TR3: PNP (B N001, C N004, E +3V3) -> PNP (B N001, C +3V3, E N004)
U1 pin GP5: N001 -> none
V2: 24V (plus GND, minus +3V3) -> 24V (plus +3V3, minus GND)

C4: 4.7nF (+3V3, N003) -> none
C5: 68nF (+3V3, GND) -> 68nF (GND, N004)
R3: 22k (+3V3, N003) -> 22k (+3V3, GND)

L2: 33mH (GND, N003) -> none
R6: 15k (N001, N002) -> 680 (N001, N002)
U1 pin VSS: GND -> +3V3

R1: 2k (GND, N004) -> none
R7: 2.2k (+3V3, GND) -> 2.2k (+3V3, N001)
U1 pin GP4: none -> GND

####

**The problem**. Each line shown above must be repeated exactly.

**Result of this task**.
TR3: PNP (B N001, C N004, E +3V3) -> PNP (B N001, C +3V3, E N004)
U1 pin GP5: N001 -> none
V2: 24V (plus GND, minus +3V3) -> 24V (plus +3V3, minus GND)

C4: 4.7nF (+3V3, N003) -> none
C5: 68nF (+3V3, GND) -> 68nF (GND, N004)
R3: 22k (+3V3, N003) -> 22k (+3V3, GND)

L2: 33mH (GND, N003) -> none
R6: 15k (N001, N002) -> 680 (N001, N002)
U1 pin VSS: GND -> +3V3

R1: 2k (GND, N004) -> none
R7: 2.2k (+3V3, GND) -> 2.2k (+3V3, N001)
U1 pin GP4: none -> GND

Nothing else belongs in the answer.